[Assignment]
Write out every line exactly, from the start of the records below to the line with "orange arrow: (100, 260)", and stop there. Don't write out the pictures.

[Data for review]
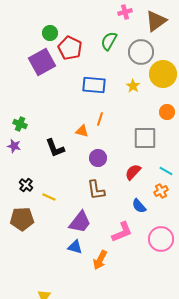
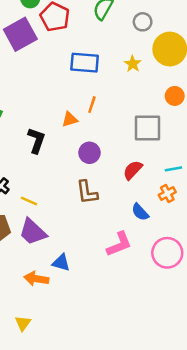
gray circle: (141, 52) -> (143, 22), size x0.6
orange triangle: (82, 131) -> (70, 119), turned -32
black L-shape: (55, 148) -> (36, 140), turned -140
cyan line: (166, 171) -> (173, 169), turned -40
purple trapezoid: (80, 222) -> (33, 232), moved, turned 95
orange arrow: (100, 260) -> (36, 279), moved, turned 72

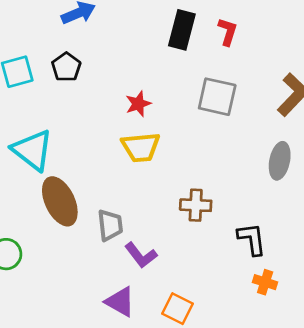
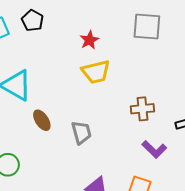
brown ellipse: (60, 201) -> (42, 120), size x0.6
purple L-shape: (141, 255) -> (154, 149), moved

[Result of the task]
gray circle: (141, 52) -> (143, 22), size x0.6
orange triangle: (82, 131) -> (70, 119), turned -32
black L-shape: (55, 148) -> (36, 140), turned -140
cyan line: (166, 171) -> (173, 169), turned -40
purple trapezoid: (80, 222) -> (33, 232), moved, turned 95
orange arrow: (100, 260) -> (36, 279), moved, turned 72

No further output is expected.